_Exercise prompt_. If a line in the data below contains the word "size", copy it out.

_Data_.

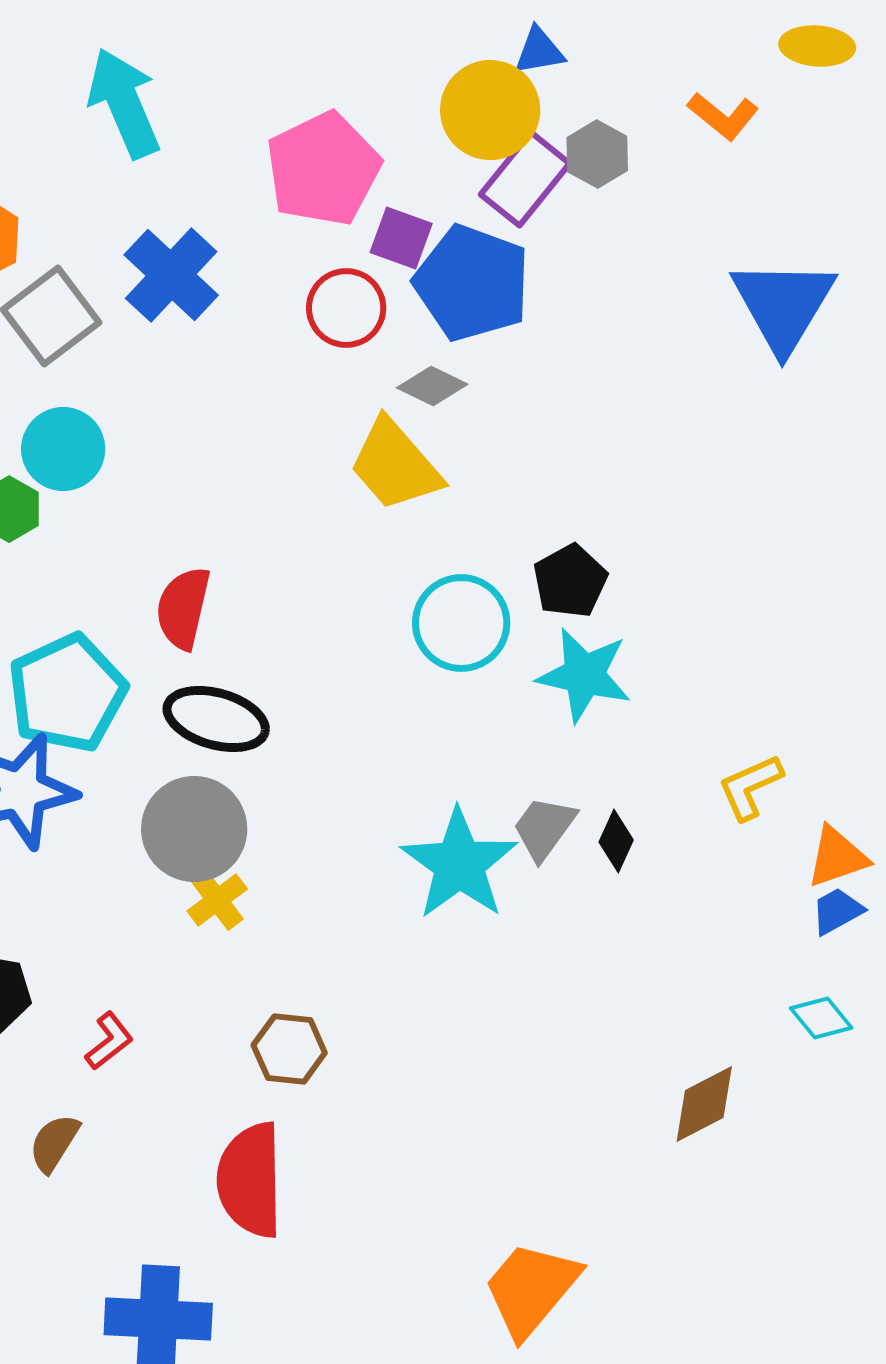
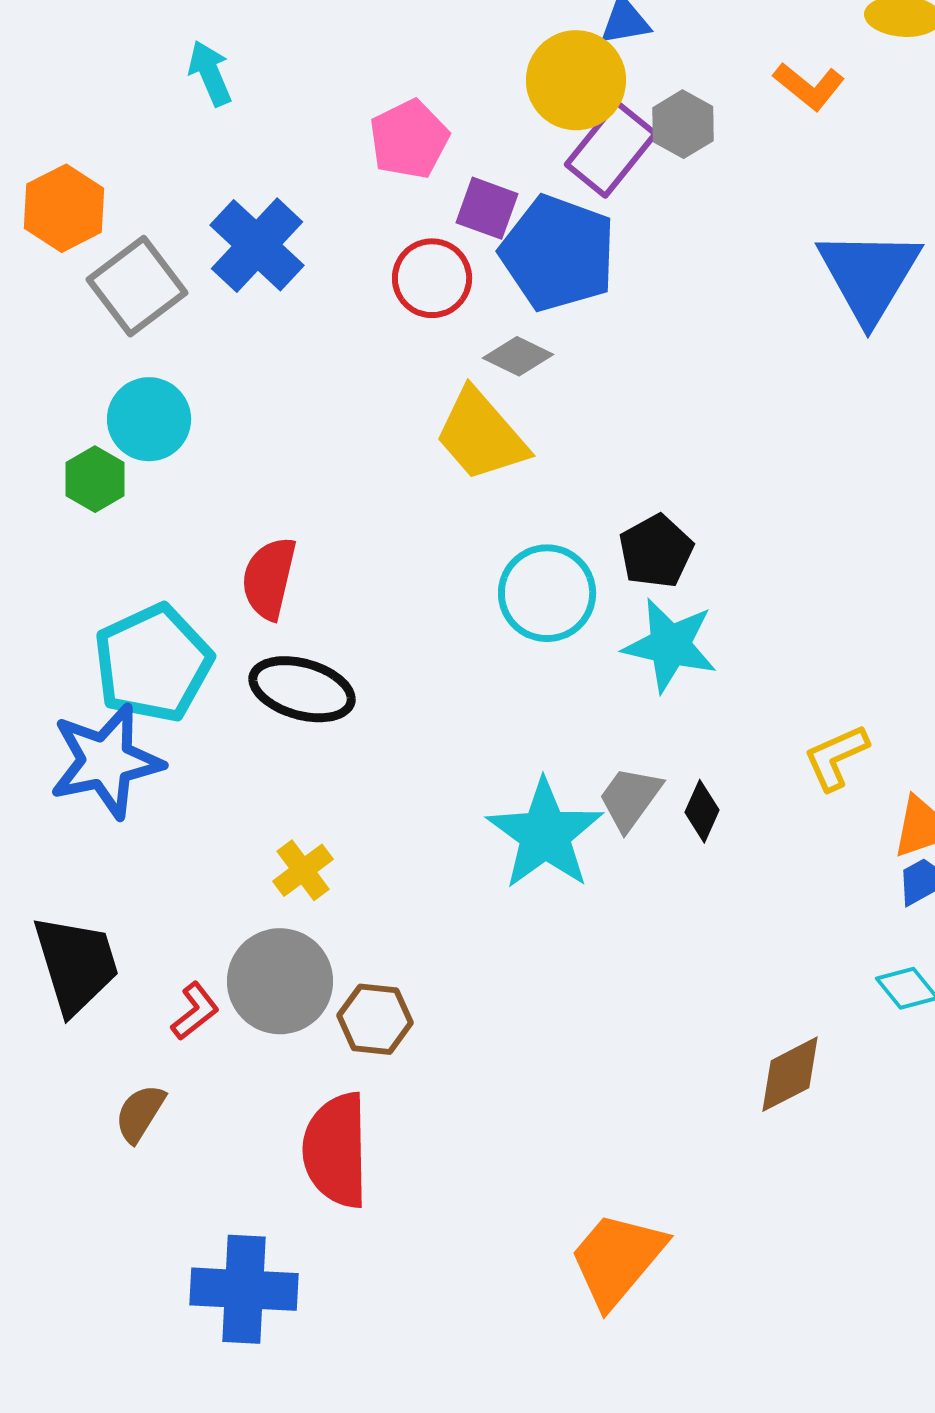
cyan arrow: (124, 103) -> (210, 73), size x0.6
pink pentagon: (323, 169) -> (409, 139), size x0.7
gray circle: (194, 829) -> (280, 981), moved

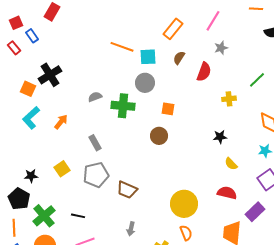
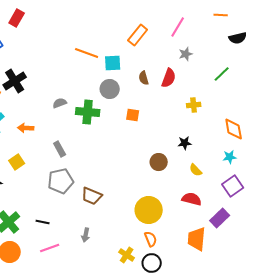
brown semicircle: (179, 58) -> (144, 78), moved, turned -48
green line: (257, 80) -> (222, 74), moved
orange arrow: (61, 122) -> (26, 128), turned -126
brown circle: (159, 136) -> (159, 162), moved
yellow square: (62, 169) -> (17, 162), moved
gray arrow: (131, 229) -> (86, 235), moved

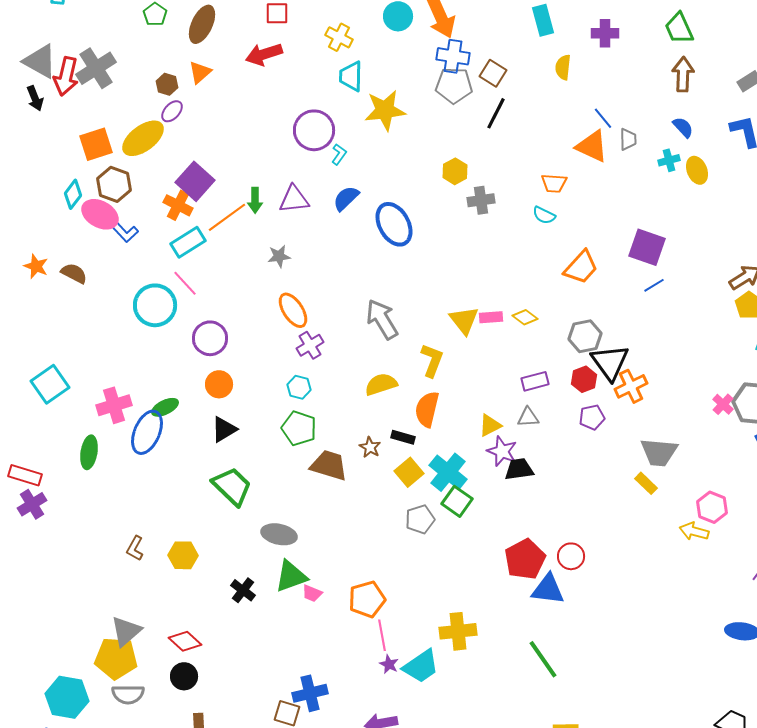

_Expected answer_.
cyan arrow: (124, 103) -> (210, 73), size x0.6
pink pentagon: (323, 169) -> (409, 139), size x0.7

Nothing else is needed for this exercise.